● PROBLEM DETAILS
The entries below should be set down again exactly, with every picture left out.

BEGIN RECORD EXTRACTS

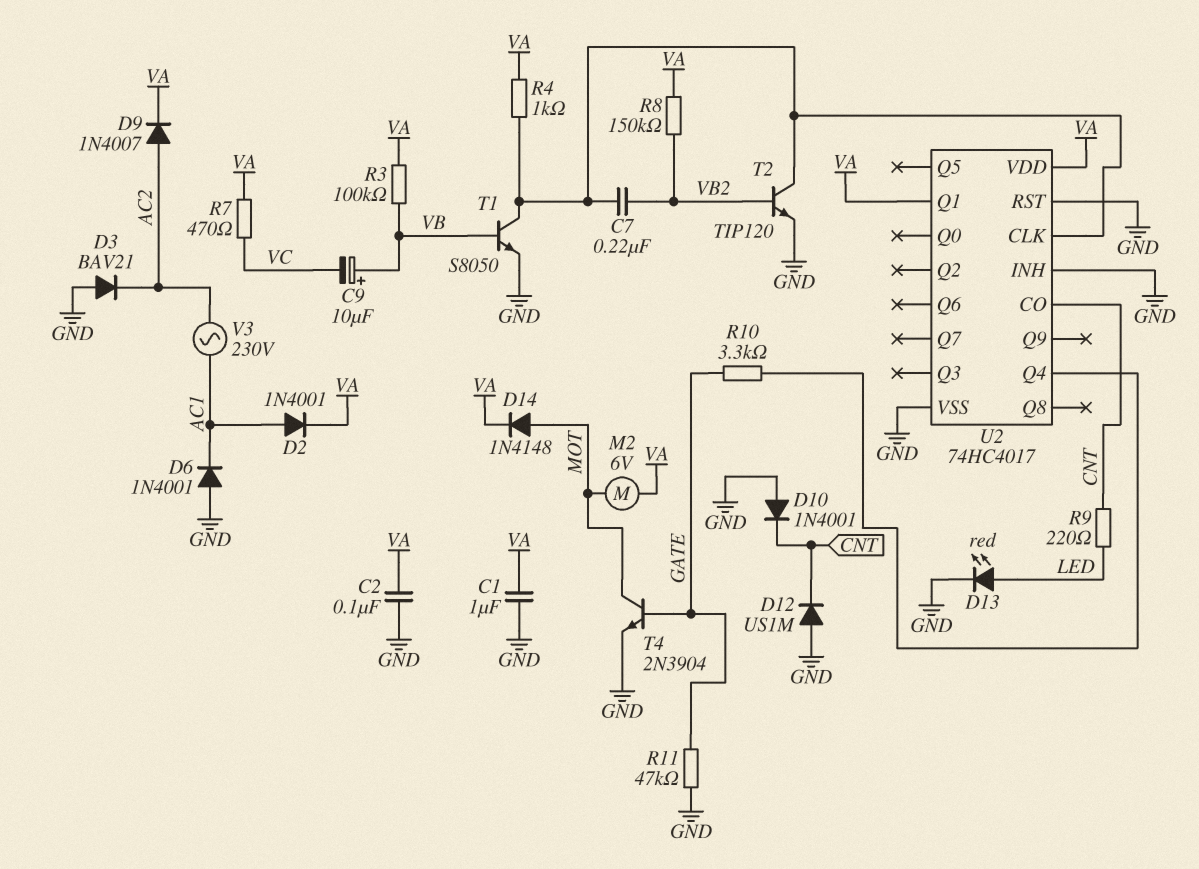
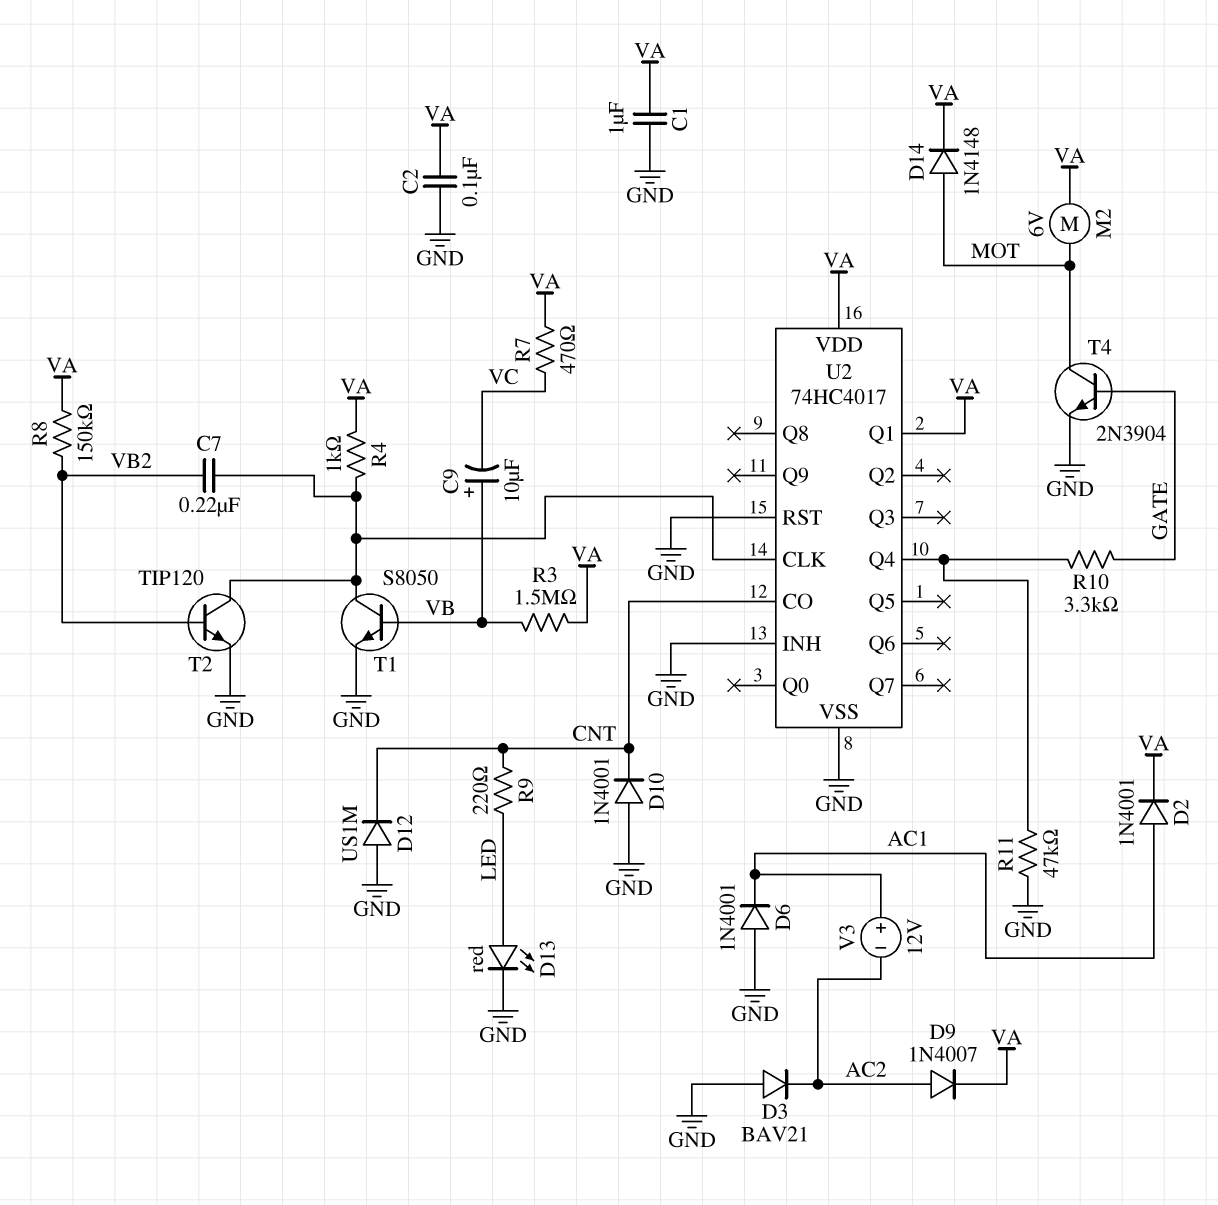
R3: 100k (VA, VB) -> 1.5M (VA, VB)
R11: 47k (GATE, GND) -> 47k (GND, U2/Q4)
V3: AC 230V (AC1, AC2) -> 12V (plus AC1, minus AC2)

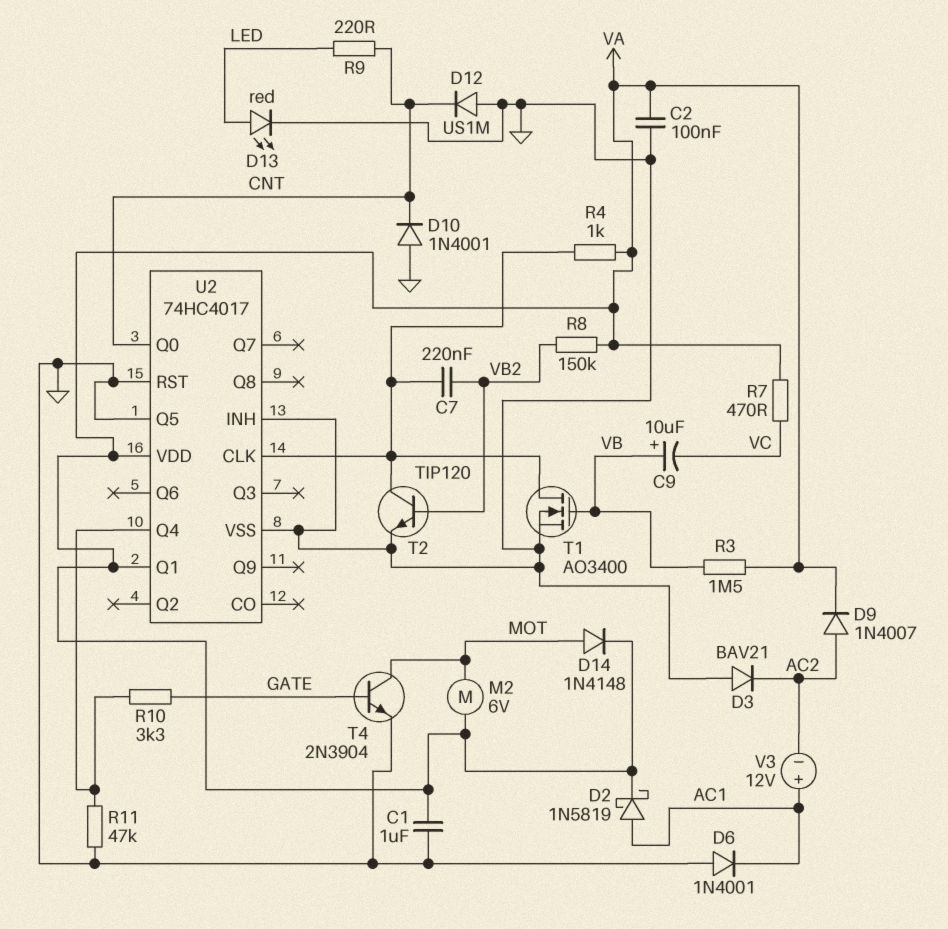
D2: diode 1N4001 (A AC1, K VA) -> schottky 1N5819 (A AC1, K VA)
T1: NPN S8050 (B VB, C U2/CLK, E GND) -> NMOS AO3400 (G VB, D U2/CLK, S GND)
U2 pin CO: CNT -> none
U2 pin Q0: none -> CNT
U2 pin Q5: none -> GND

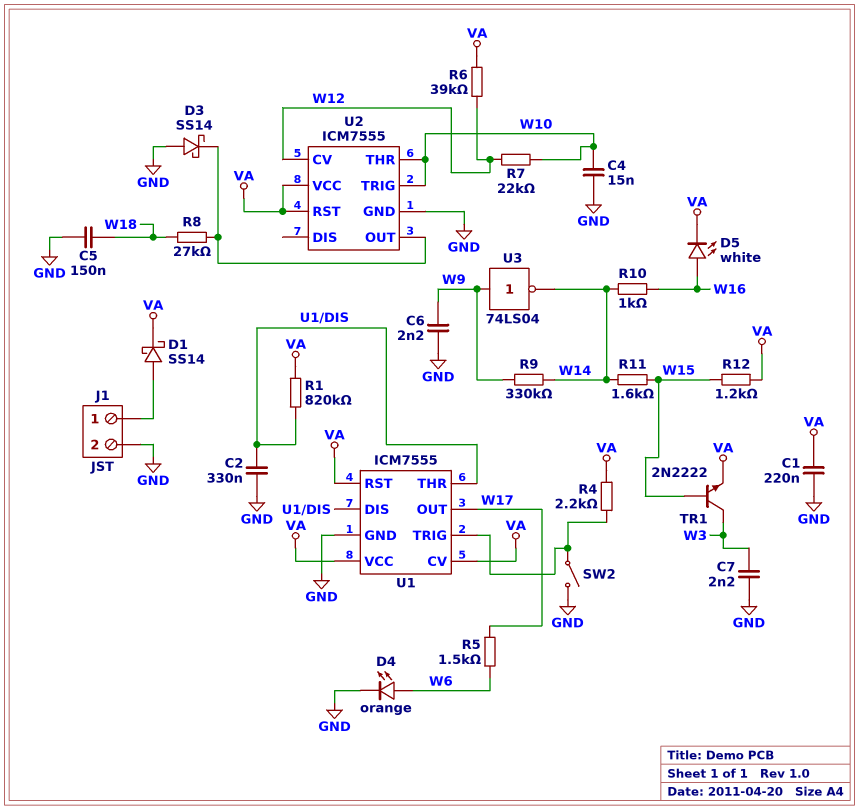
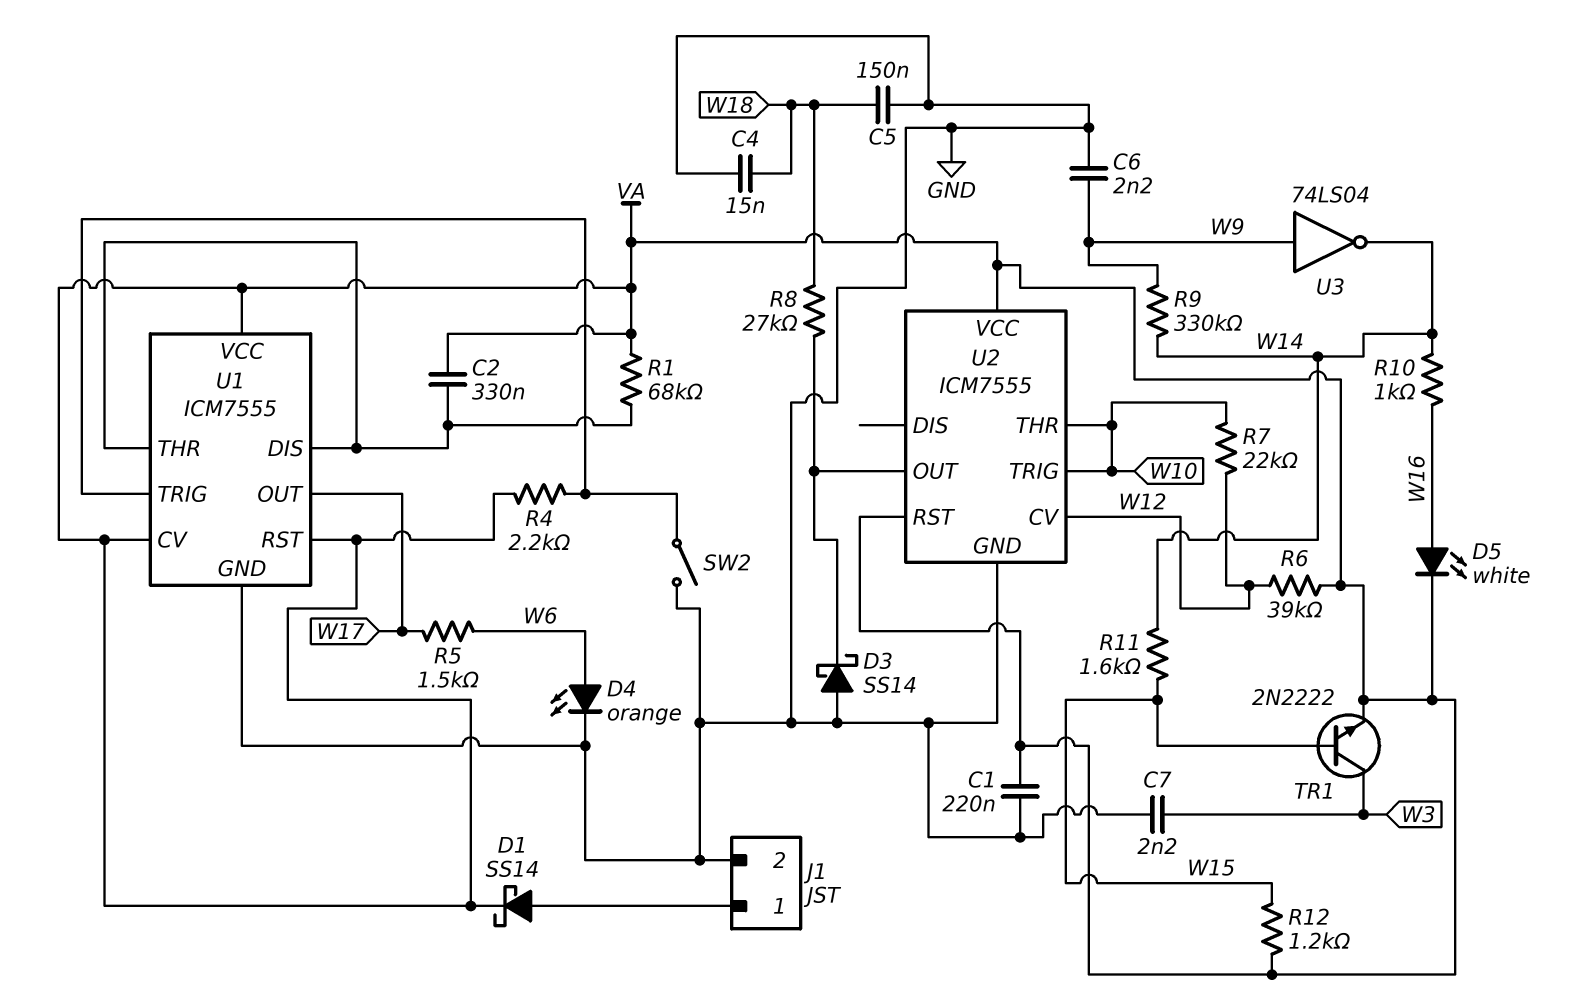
C2: 330nF (GND, U1/DIS) -> 330nF (U1/DIS, VA)
C4: 15nF (GND, W10) -> 15nF (GND, W18)
R1: 820k (U1/DIS, VA) -> 68k (U1/DIS, VA)

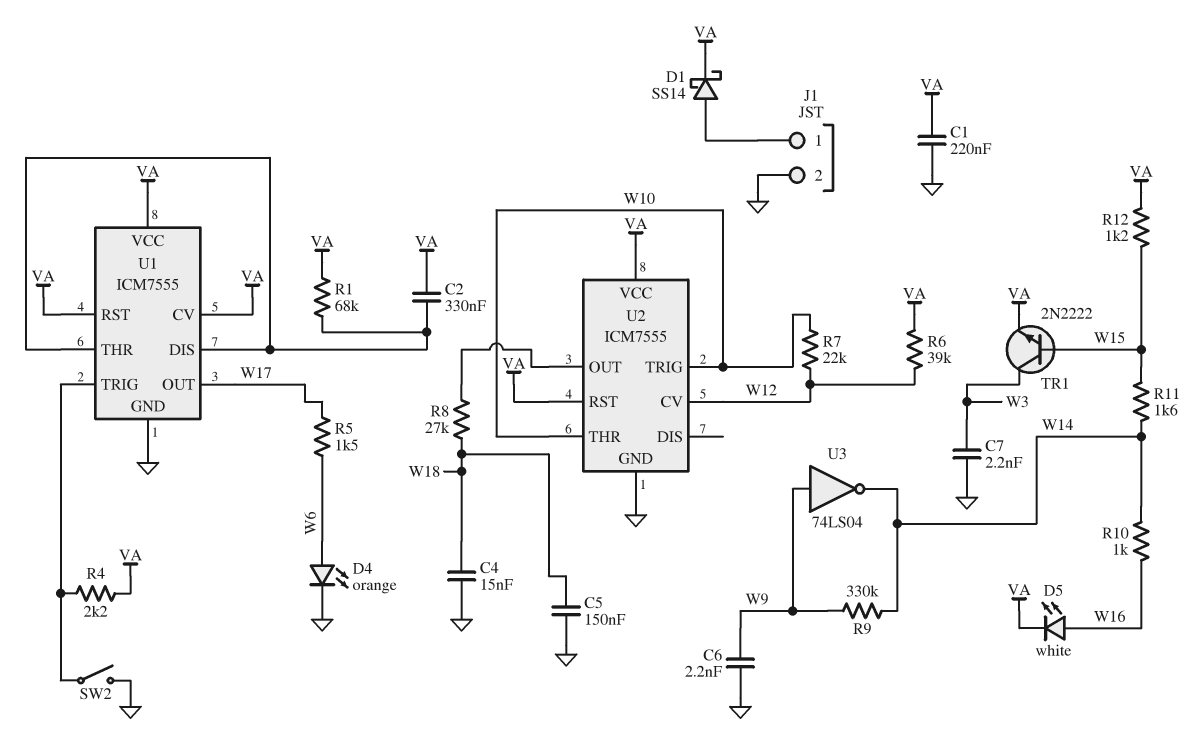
D3: schottky SS14 (A GND, K U2/OUT) -> none

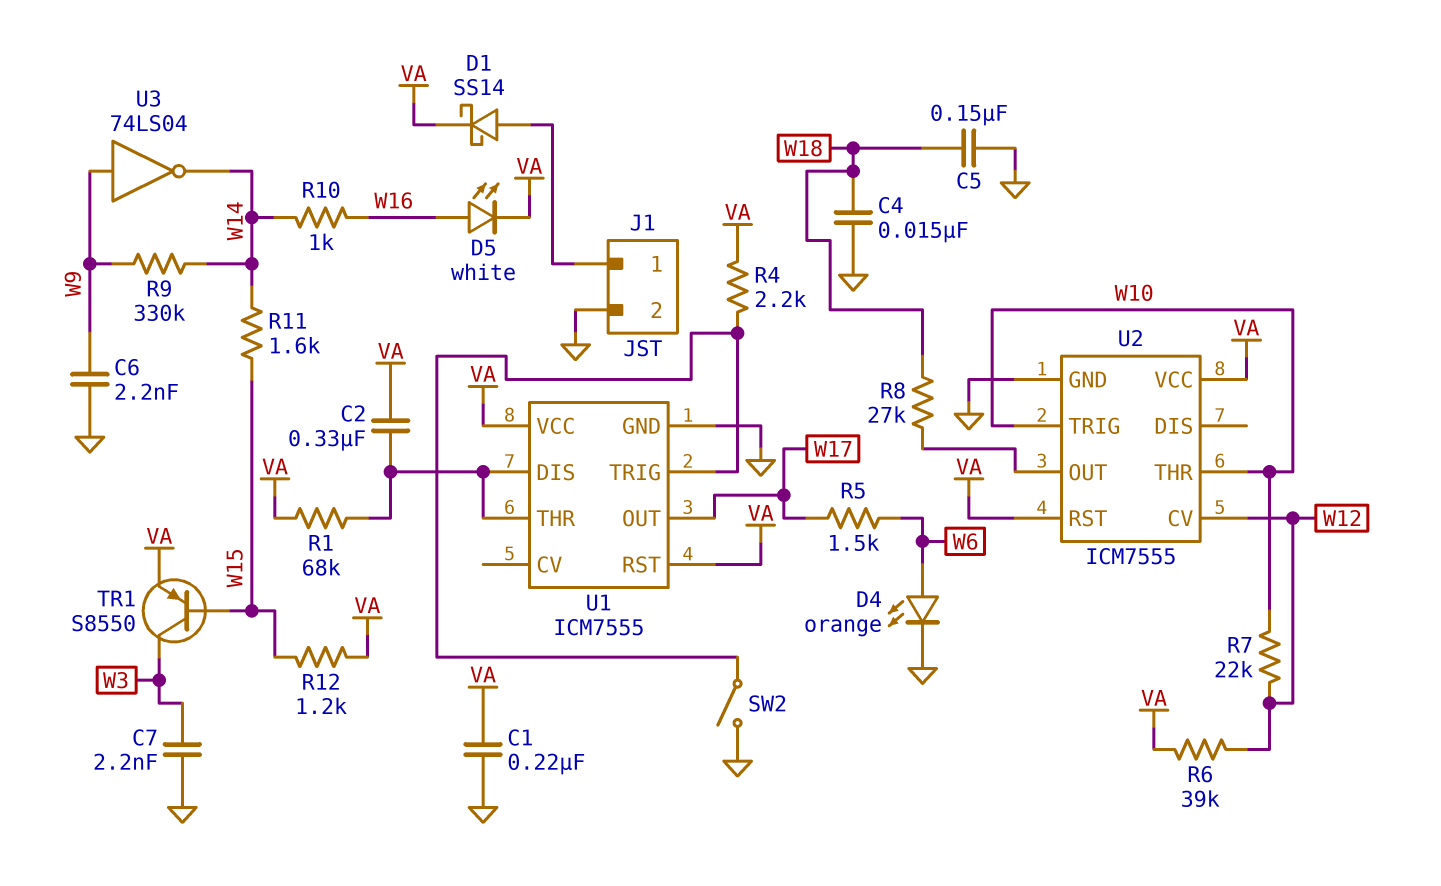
TR1: NPN 2N2222 (B W15, C W3, E VA) -> PNP S8550 (B W15, C W3, E VA)
U1 pin CV: VA -> none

END RECORD EXTRACTS

● ANSWER SECTION
R3: 100k (VA, VB) -> 1.5M (VA, VB)
R11: 47k (GATE, GND) -> 47k (GND, U2/Q4)
V3: AC 230V (AC1, AC2) -> 12V (plus AC1, minus AC2)

D2: diode 1N4001 (A AC1, K VA) -> schottky 1N5819 (A AC1, K VA)
T1: NPN S8050 (B VB, C U2/CLK, E GND) -> NMOS AO3400 (G VB, D U2/CLK, S GND)
U2 pin CO: CNT -> none
U2 pin Q0: none -> CNT
U2 pin Q5: none -> GND

C2: 330nF (GND, U1/DIS) -> 330nF (U1/DIS, VA)
C4: 15nF (GND, W10) -> 15nF (GND, W18)
R1: 820k (U1/DIS, VA) -> 68k (U1/DIS, VA)

D3: schottky SS14 (A GND, K U2/OUT) -> none

TR1: NPN 2N2222 (B W15, C W3, E VA) -> PNP S8550 (B W15, C W3, E VA)
U1 pin CV: VA -> none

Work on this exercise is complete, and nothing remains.